Supplied data.
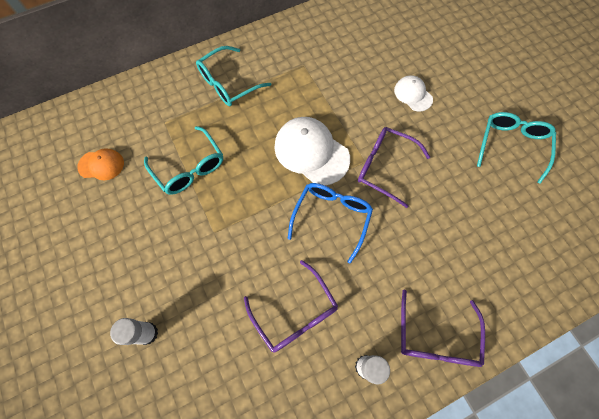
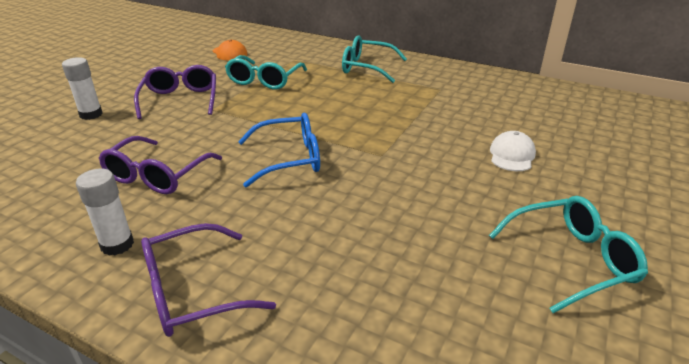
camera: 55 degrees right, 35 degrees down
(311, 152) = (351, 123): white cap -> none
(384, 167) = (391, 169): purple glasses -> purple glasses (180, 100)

Work to complete. Return the final stretch of the listing exactly, starting with the line that contains "(311, 152) = (351, 123): white cap -> none" and ending with the last line.

Task answer.
(311, 152) = (351, 123): white cap -> none
(384, 167) = (391, 169): purple glasses -> purple glasses (180, 100)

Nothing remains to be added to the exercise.